### Task requirements
Count the lines of data below that include "traffic". Provide only the number.

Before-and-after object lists
************
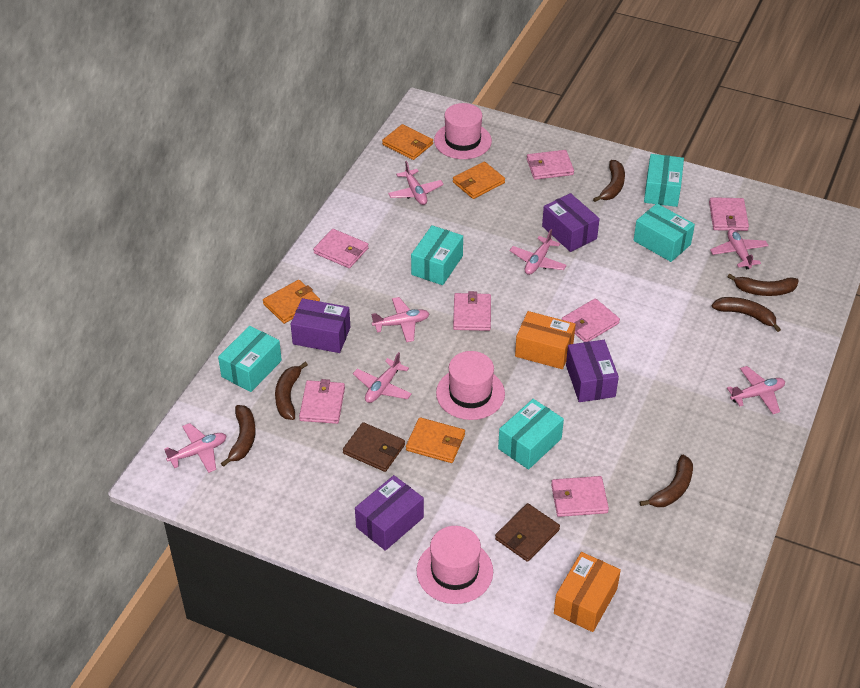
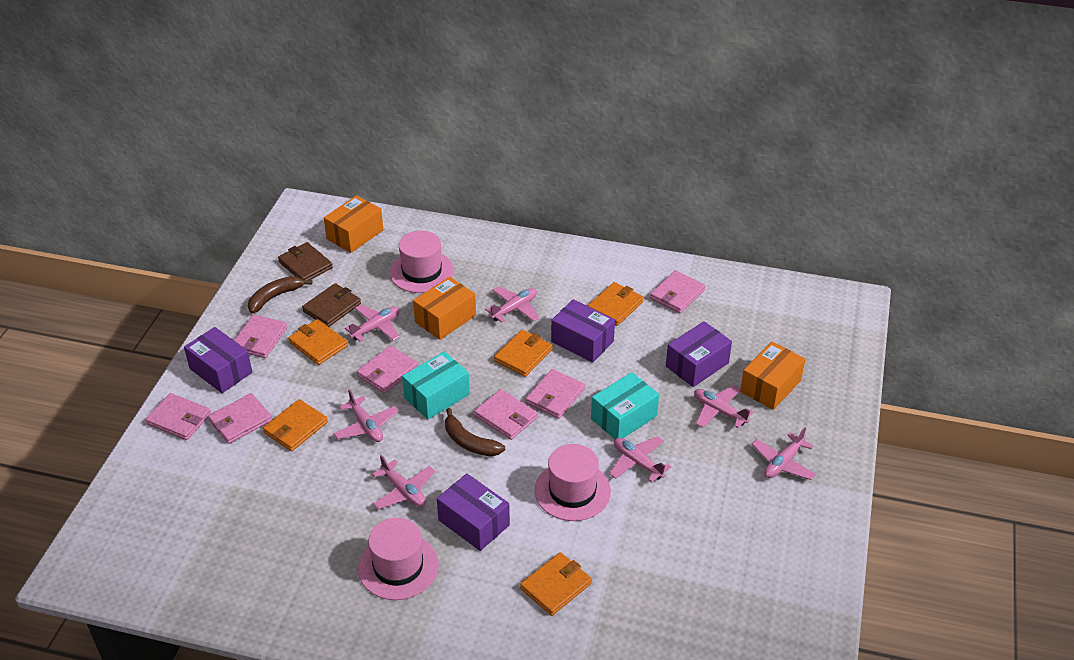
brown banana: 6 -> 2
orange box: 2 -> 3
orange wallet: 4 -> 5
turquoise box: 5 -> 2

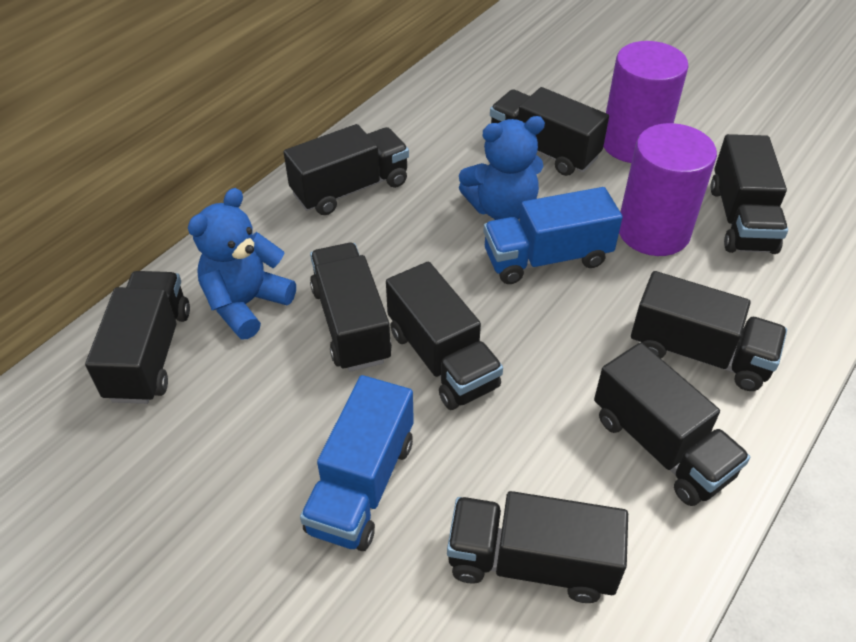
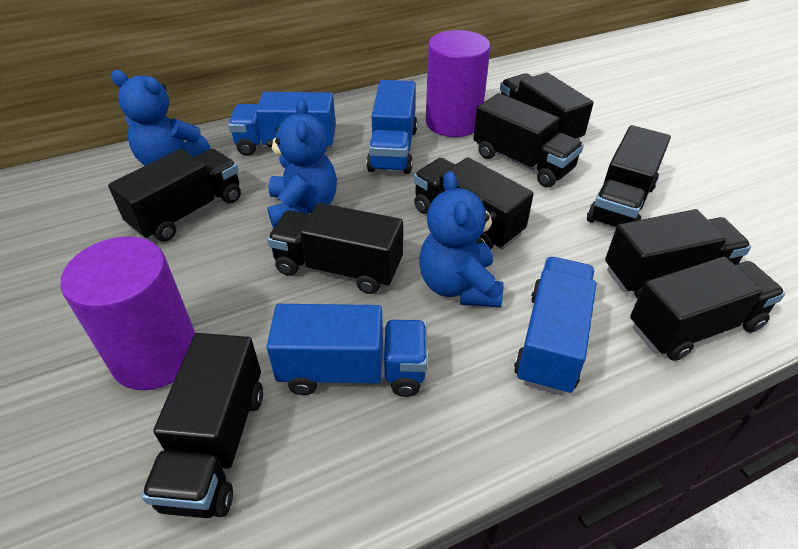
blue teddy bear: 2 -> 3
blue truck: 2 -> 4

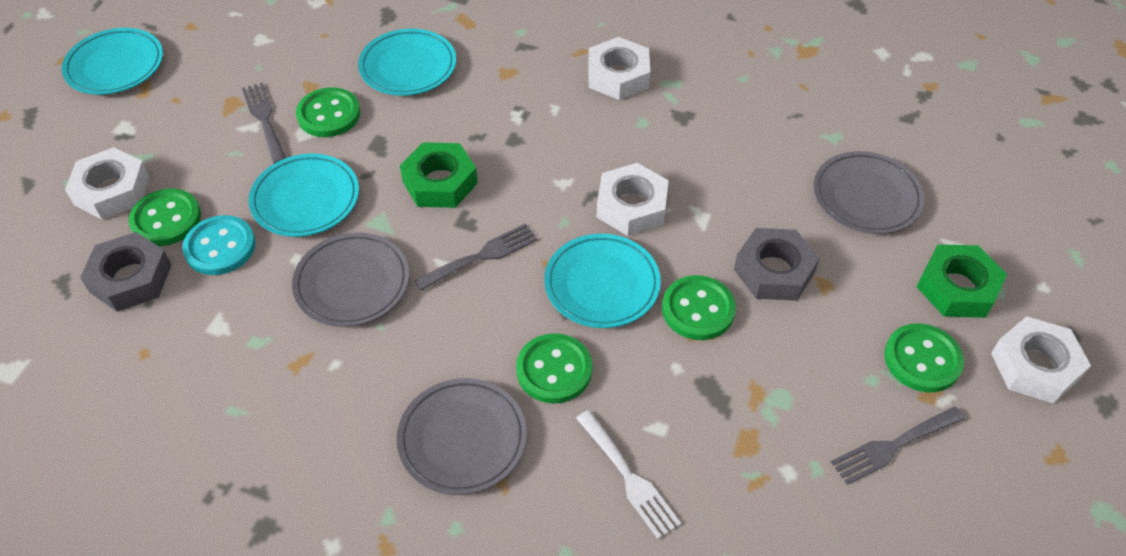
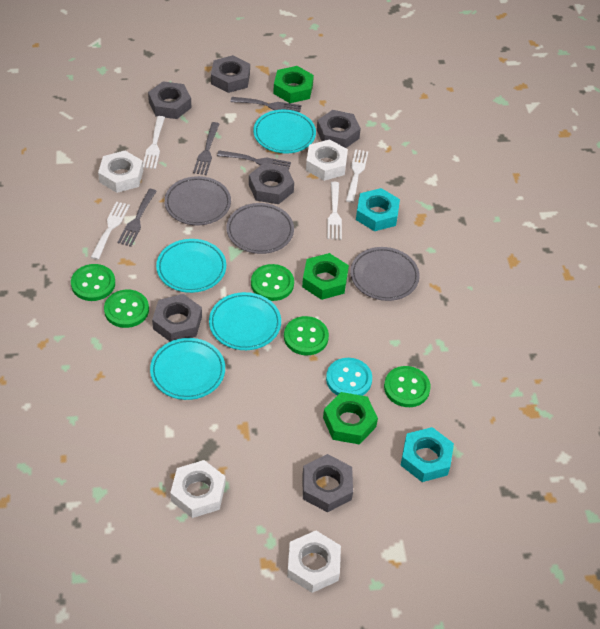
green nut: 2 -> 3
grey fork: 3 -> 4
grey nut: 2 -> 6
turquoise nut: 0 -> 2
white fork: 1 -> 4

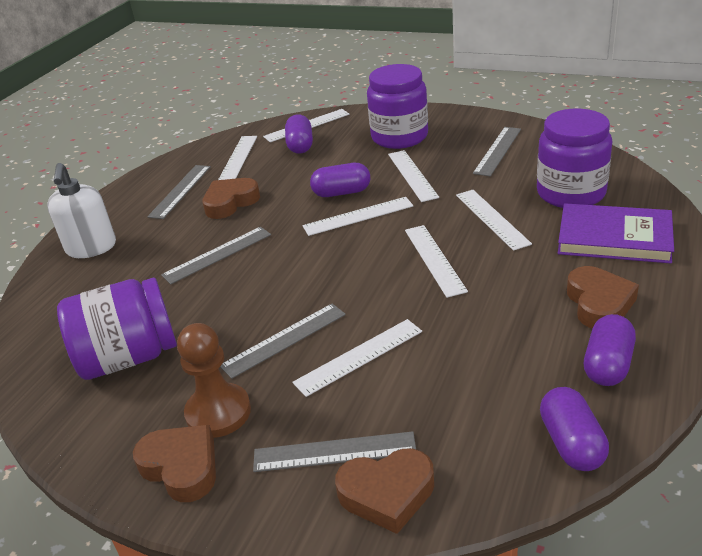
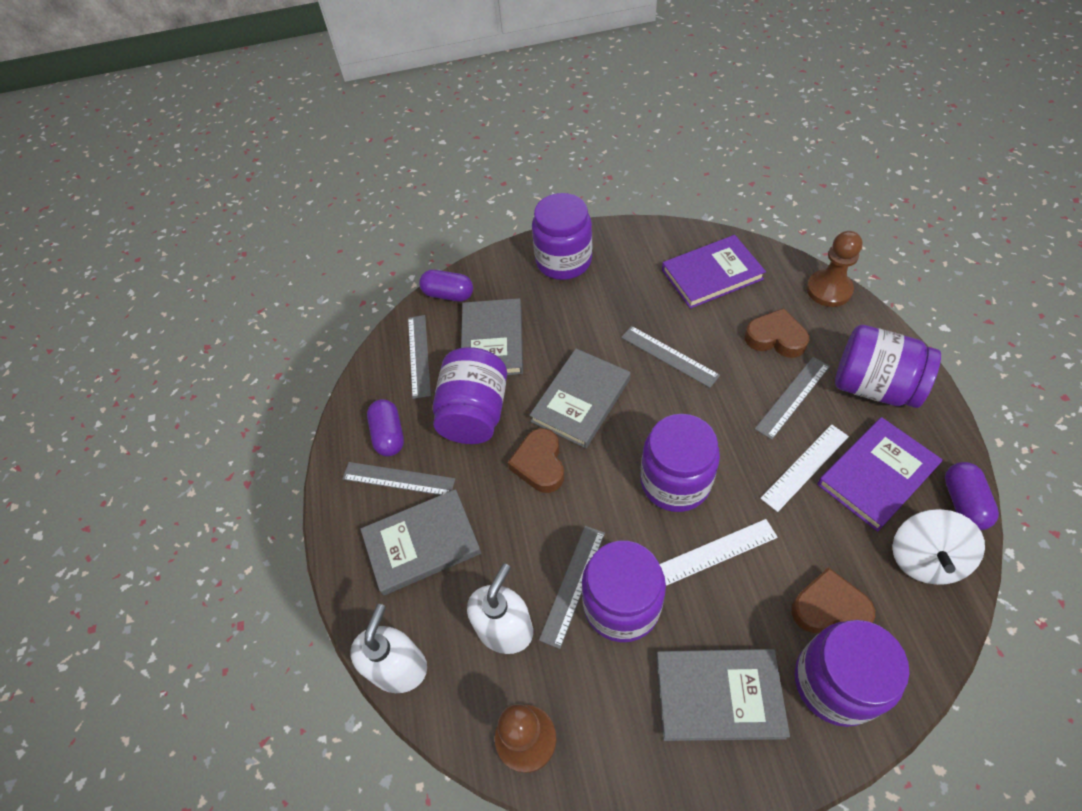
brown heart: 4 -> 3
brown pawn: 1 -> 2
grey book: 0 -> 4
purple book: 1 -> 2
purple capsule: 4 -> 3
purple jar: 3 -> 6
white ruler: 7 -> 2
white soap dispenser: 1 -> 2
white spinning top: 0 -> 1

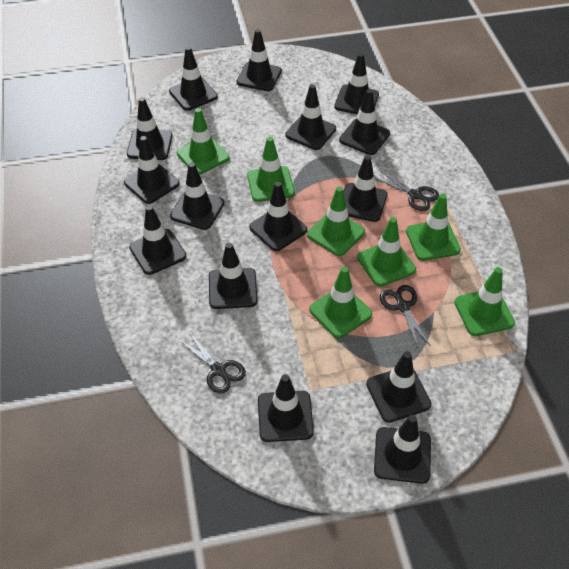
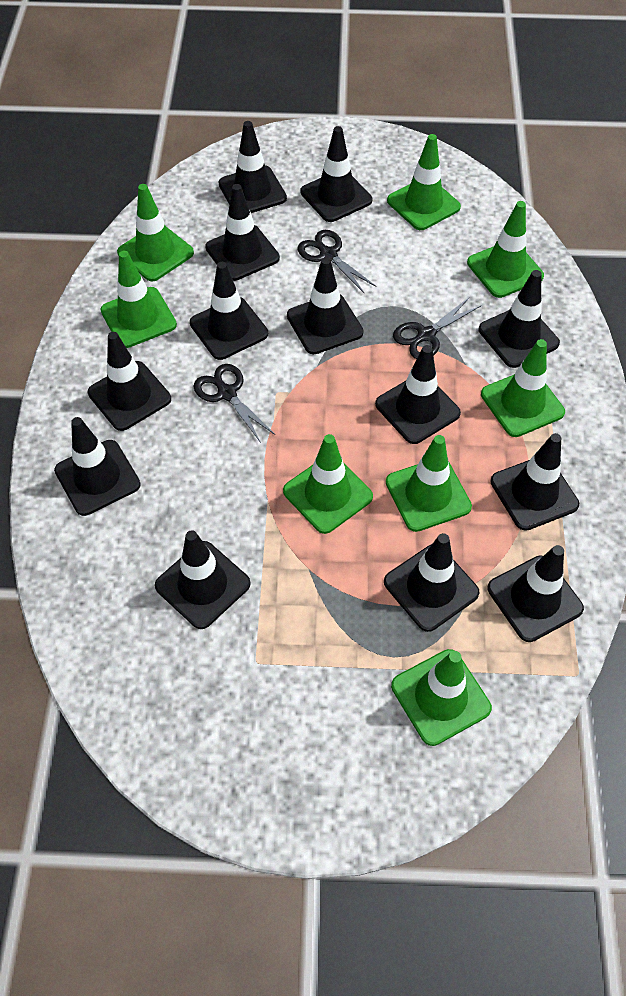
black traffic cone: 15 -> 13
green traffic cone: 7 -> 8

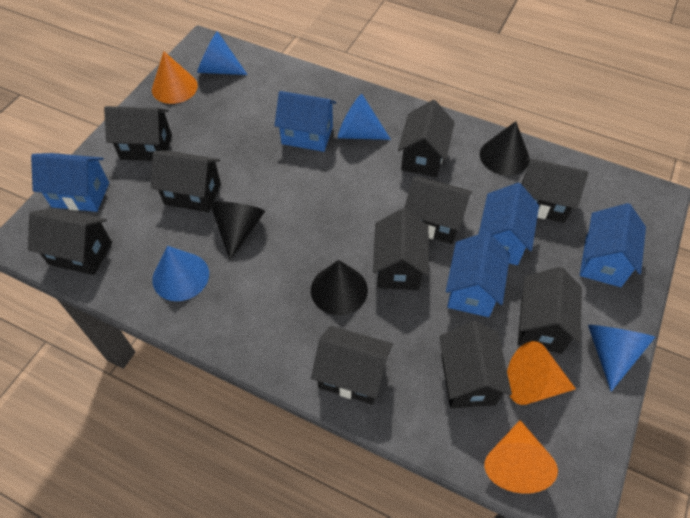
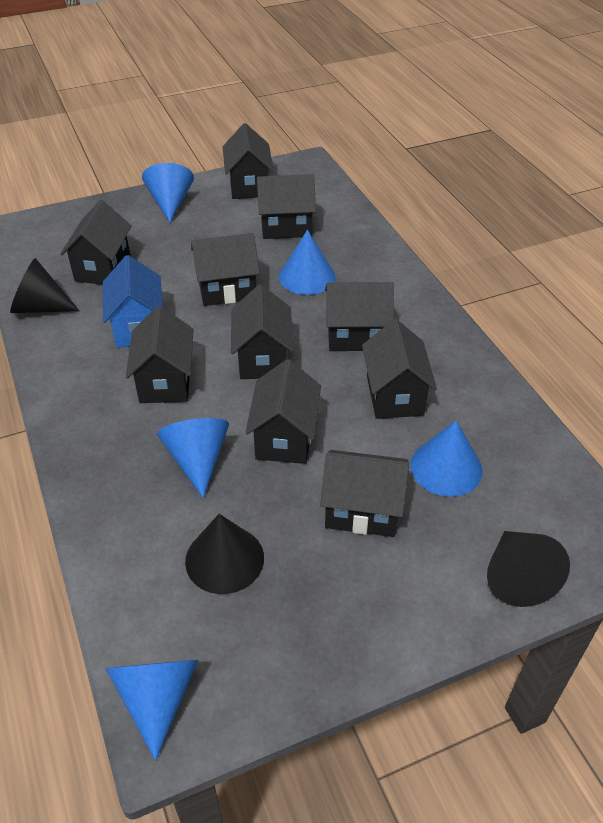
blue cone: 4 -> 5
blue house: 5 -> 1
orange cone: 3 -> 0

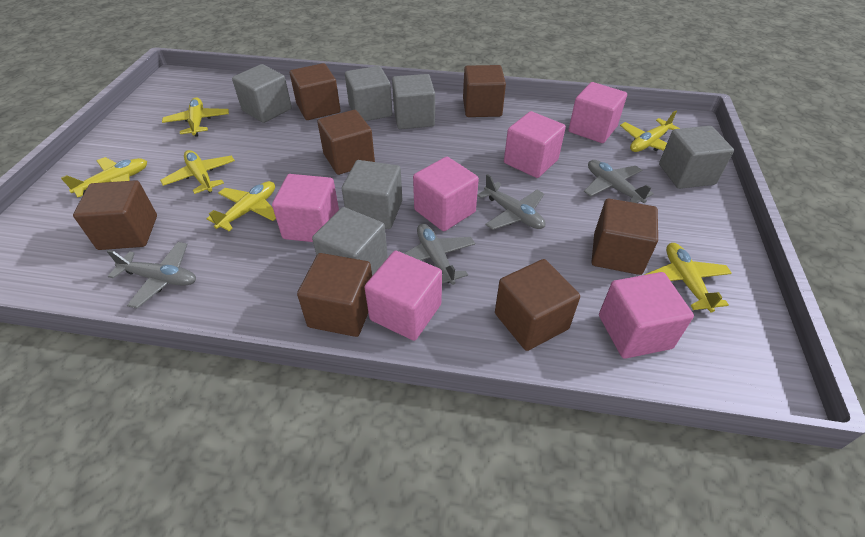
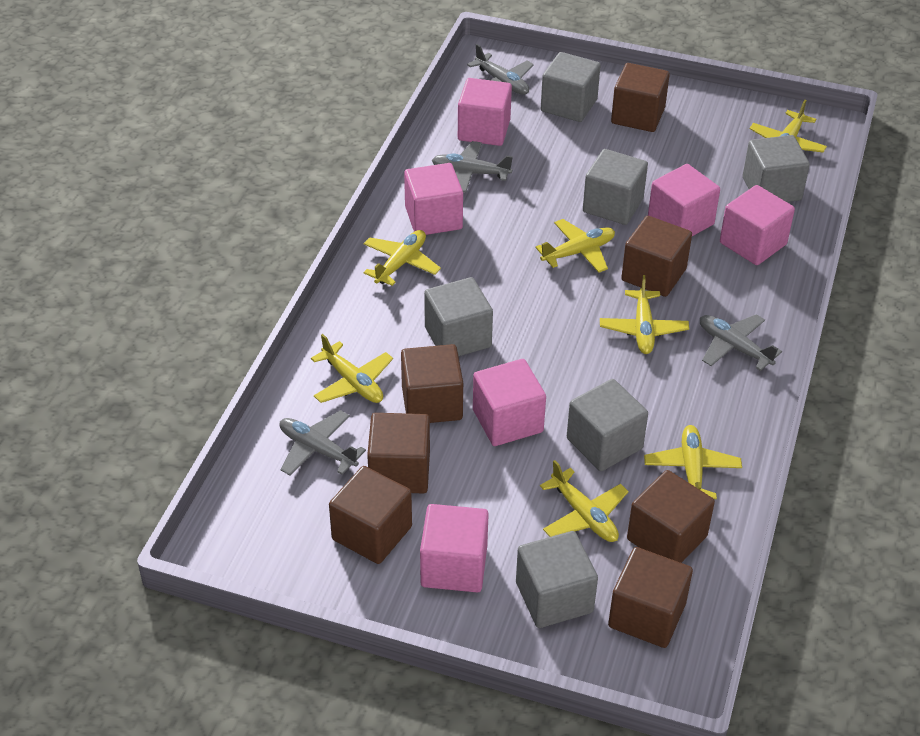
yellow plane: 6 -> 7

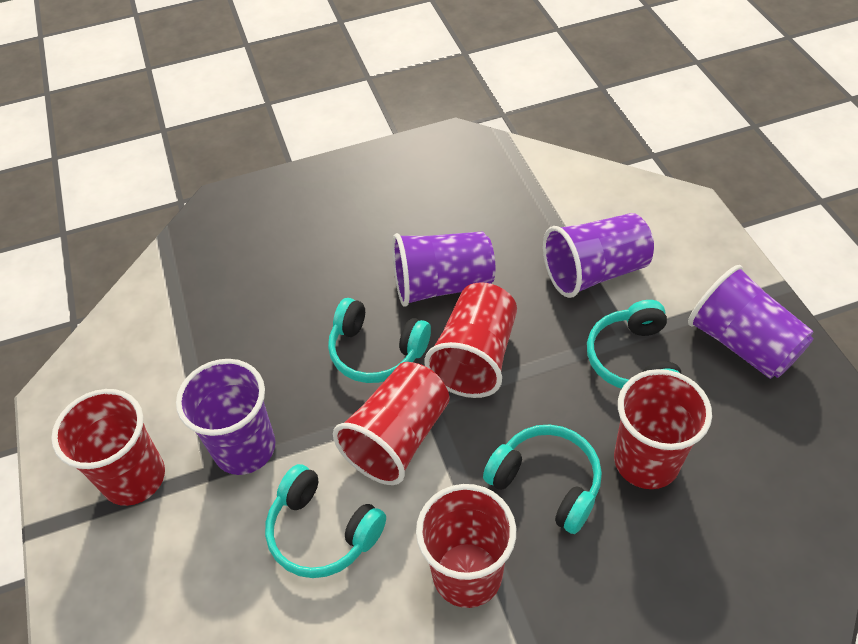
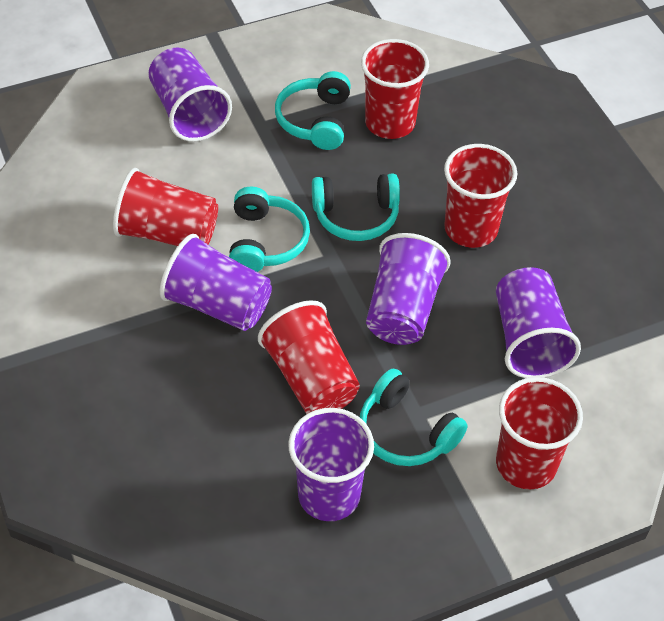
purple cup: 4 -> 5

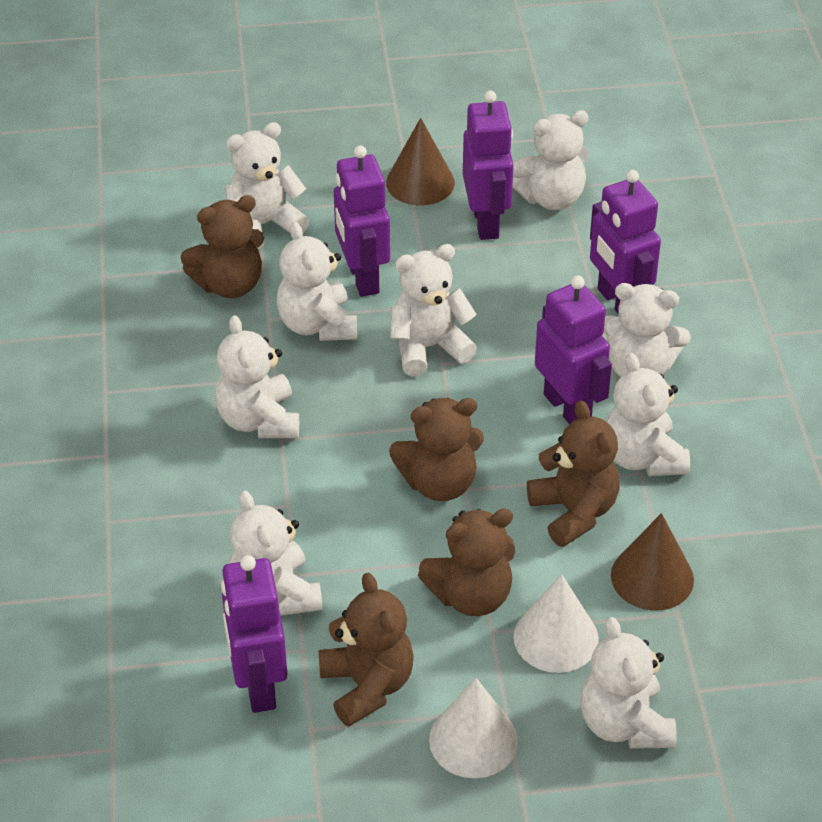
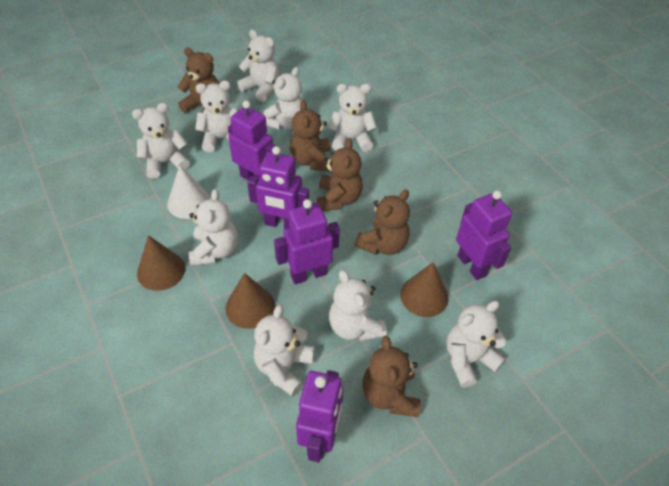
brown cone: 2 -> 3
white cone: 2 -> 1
************
### Solution for this problem
2